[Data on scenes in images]
»»
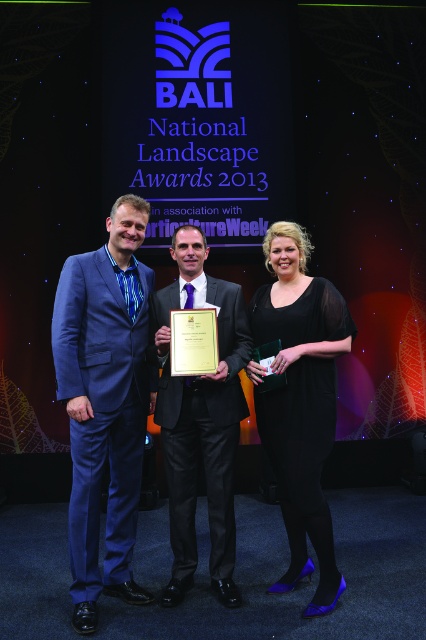
Can you confirm if black satin dress at center is positioned to the right of shiny black suit at center?

Yes, black satin dress at center is to the right of shiny black suit at center.

Consider the image. Does black satin dress at center have a larger size compared to shiny black suit at center?

Indeed, black satin dress at center has a larger size compared to shiny black suit at center.

Does point (299, 552) come closer to viewer compared to point (203, 387)?

No, (299, 552) is behind (203, 387).

You are a GUI agent. You are given a task and a screenshot of the screen. Output one action in this format:
    pyautogui.click(x=<x>, y=<y>)
    Task: Click on the black satin dress at center
    
    Given the screenshot: What is the action you would take?
    pyautogui.click(x=299, y=401)

Which is behind, point (146, 376) or point (230, 497)?

Point (146, 376)

Who is positioned more to the right, blue velvet suit at left or shiny black suit at center?

Positioned to the right is shiny black suit at center.

Is point (124, 468) less distant than point (163, 344)?

No, it is behind (163, 344).

Identify the location of blue velvet suit at left. [x=104, y=403].

Consider the image. Is blue velvet suit at left above black satin dress at center?

Yes.

Measure the distance from blue velvet suit at left to black satin dress at center.

blue velvet suit at left is 26.03 inches from black satin dress at center.

Find the location of `blue velvet suit at left`. blue velvet suit at left is located at coordinates (104, 403).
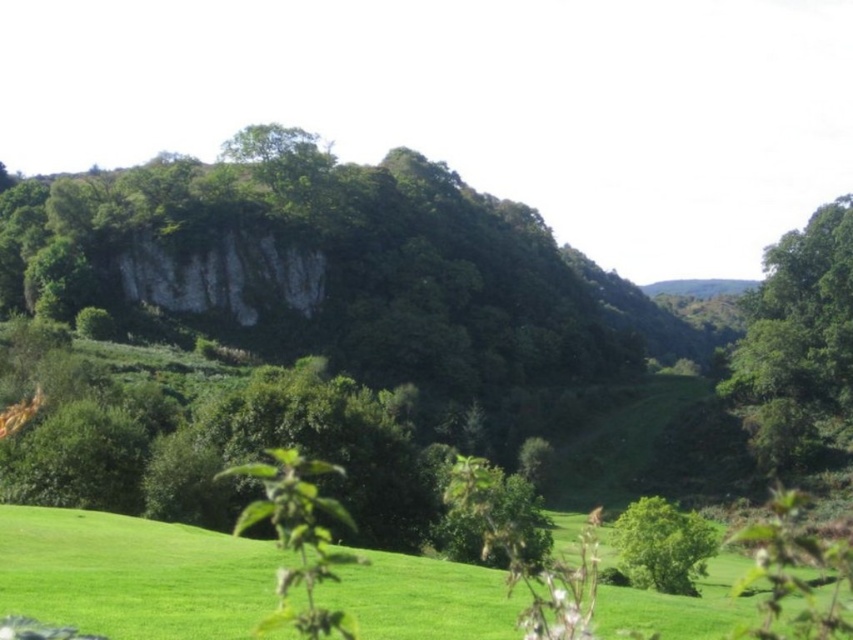
Based on the photo, you are planning to take a photo of the green leafy tree at upper right and the green leafy tree at center from the same distance. Which tree would appear wider in the photo?

The green leafy tree at upper right would appear wider in the photo because its width is larger than the green leafy tree at center.

You are standing at the origin point of the coordinate system. Which direction should you move to reach the green grassy field at lower center?

Since the green grassy field at lower center is located at coordinate point (132, 573), you should move towards the lower center direction to reach it.

You are standing in the middle of the green grassy field at lower center and want to reach the green leafy tree at upper right. Which direction should you walk to get closer to the tree?

To reach the green leafy tree at upper right from the green grassy field at lower center, you should walk towards the upper right direction since the tree is located in that direction relative to the field.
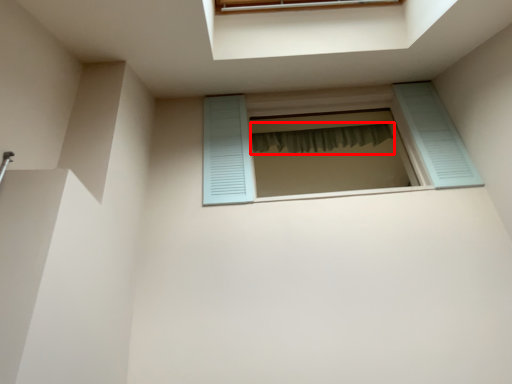
Question: Observing the image, what is the correct spatial positioning of shower curtain (annotated by the red box) in reference to window?

Choices:
 (A) right
 (B) left

Answer: (A)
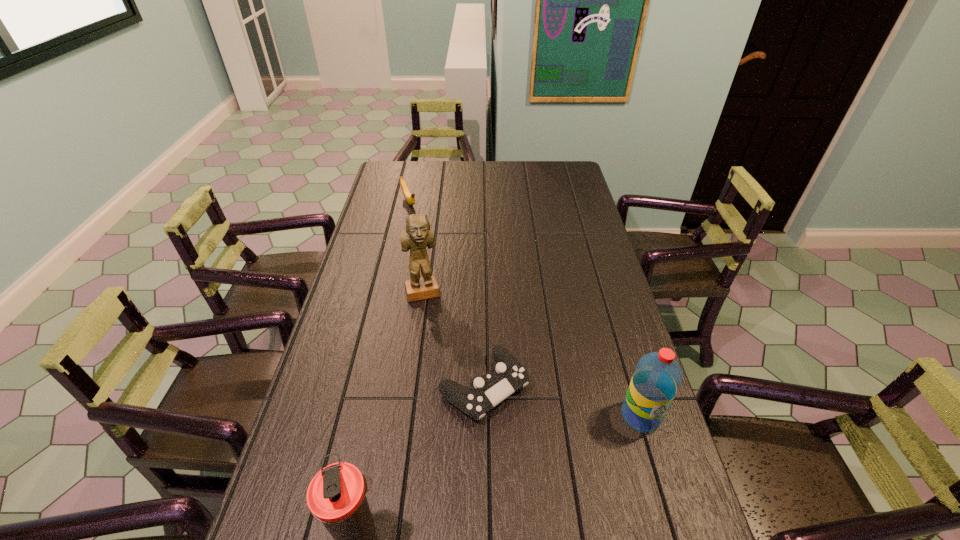
In order to click on free space on the desktop that is between the nearest object and the rightmost object and is positioned at the stem of the farthest object in this screenshot , I will do `click(552, 452)`.

You are a GUI agent. You are given a task and a screenshot of the screen. Output one action in this format:
    pyautogui.click(x=<x>, y=<y>)
    Task: Click on the vacant spot on the desktop that is between the nearest object and the water bottle and is positioned on the front-facing side of the figurine
    The image size is (960, 540).
    Given the screenshot: What is the action you would take?
    pyautogui.click(x=478, y=482)

Identify the location of free space on the desktop that is between the thermos bottle and the water bottle and is positioned on the surface of the control. pos(548,454).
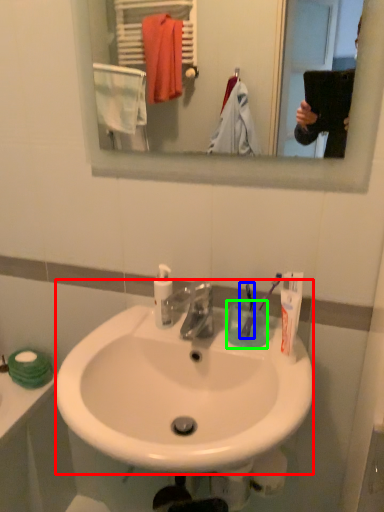
Question: Considering the real-world distances, which object is farthest from sink (highlighted by a red box)? toothbrush (highlighted by a blue box) or coffee cup (highlighted by a green box)?

Choices:
 (A) toothbrush
 (B) coffee cup

Answer: (A)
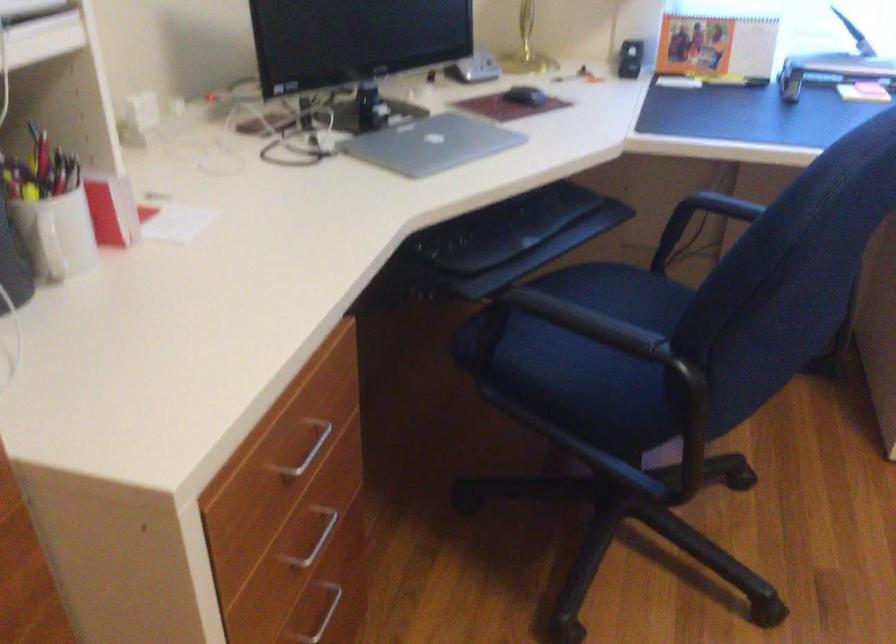
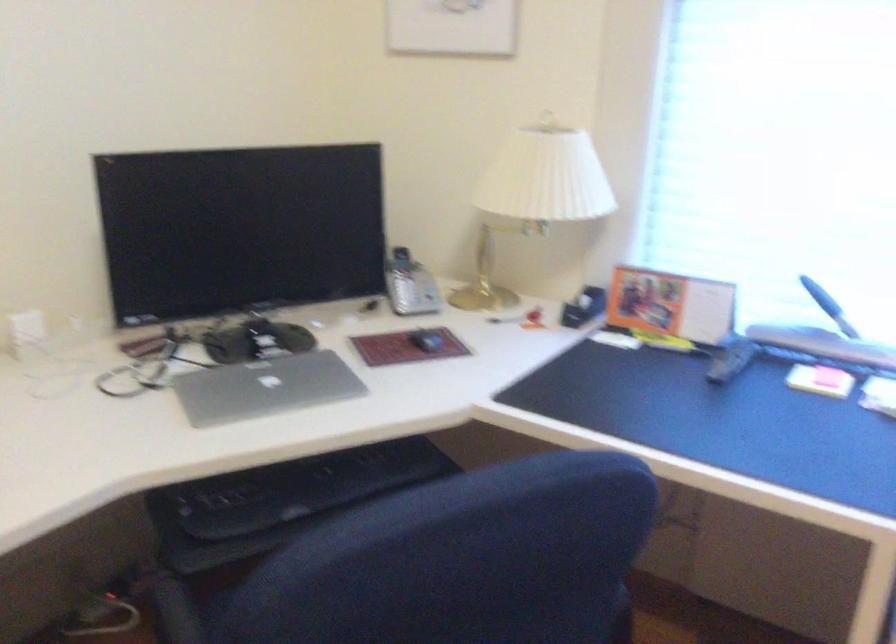
In the second image, find the point that corresponds to the point at 531,96 in the first image.

(426, 341)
««
Transcribe all of the data above verbatim, keeping every line as it appears. Leave out the picture markers.

Can you confirm if black satin dress at center is positioned to the right of shiny black suit at center?

Yes, black satin dress at center is to the right of shiny black suit at center.

Consider the image. Does black satin dress at center have a larger size compared to shiny black suit at center?

Indeed, black satin dress at center has a larger size compared to shiny black suit at center.

Does point (299, 552) come closer to viewer compared to point (203, 387)?

No, (299, 552) is behind (203, 387).

You are a GUI agent. You are given a task and a screenshot of the screen. Output one action in this format:
    pyautogui.click(x=<x>, y=<y>)
    Task: Click on the black satin dress at center
    
    Given the screenshot: What is the action you would take?
    pyautogui.click(x=299, y=401)

Which is behind, point (146, 376) or point (230, 497)?

Point (146, 376)

Who is positioned more to the right, blue velvet suit at left or shiny black suit at center?

Positioned to the right is shiny black suit at center.

Is point (124, 468) less distant than point (163, 344)?

No, it is behind (163, 344).

Identify the location of blue velvet suit at left. [x=104, y=403].

Consider the image. Is blue velvet suit at left above black satin dress at center?

Yes.

Measure the distance from blue velvet suit at left to black satin dress at center.

blue velvet suit at left is 26.03 inches from black satin dress at center.

Find the location of `blue velvet suit at left`. blue velvet suit at left is located at coordinates (104, 403).
Based on the photo, you are planning to take a photo of the green leafy tree at upper right and the green leafy tree at center from the same distance. Which tree would appear wider in the photo?

The green leafy tree at upper right would appear wider in the photo because its width is larger than the green leafy tree at center.

You are standing at the origin point of the coordinate system. Which direction should you move to reach the green grassy field at lower center?

Since the green grassy field at lower center is located at coordinate point (132, 573), you should move towards the lower center direction to reach it.

You are standing in the middle of the green grassy field at lower center and want to reach the green leafy tree at upper right. Which direction should you walk to get closer to the tree?

To reach the green leafy tree at upper right from the green grassy field at lower center, you should walk towards the upper right direction since the tree is located in that direction relative to the field.
Question: Observing the image, what is the correct spatial positioning of shower curtain (annotated by the red box) in reference to window?

Choices:
 (A) right
 (B) left

Answer: (A)
In order to click on free space on the desktop that is between the nearest object and the rightmost object and is positioned at the stem of the farthest object in this screenshot , I will do `click(552, 452)`.

You are a GUI agent. You are given a task and a screenshot of the screen. Output one action in this format:
    pyautogui.click(x=<x>, y=<y>)
    Task: Click on the vacant spot on the desktop that is between the nearest object and the water bottle and is positioned on the front-facing side of the figurine
    The image size is (960, 540).
    Given the screenshot: What is the action you would take?
    pyautogui.click(x=478, y=482)

Identify the location of free space on the desktop that is between the thermos bottle and the water bottle and is positioned on the surface of the control. pos(548,454).
Question: Considering the real-world distances, which object is farthest from sink (highlighted by a red box)? toothbrush (highlighted by a blue box) or coffee cup (highlighted by a green box)?

Choices:
 (A) toothbrush
 (B) coffee cup

Answer: (A)
In the second image, find the point that corresponds to the point at 531,96 in the first image.

(426, 341)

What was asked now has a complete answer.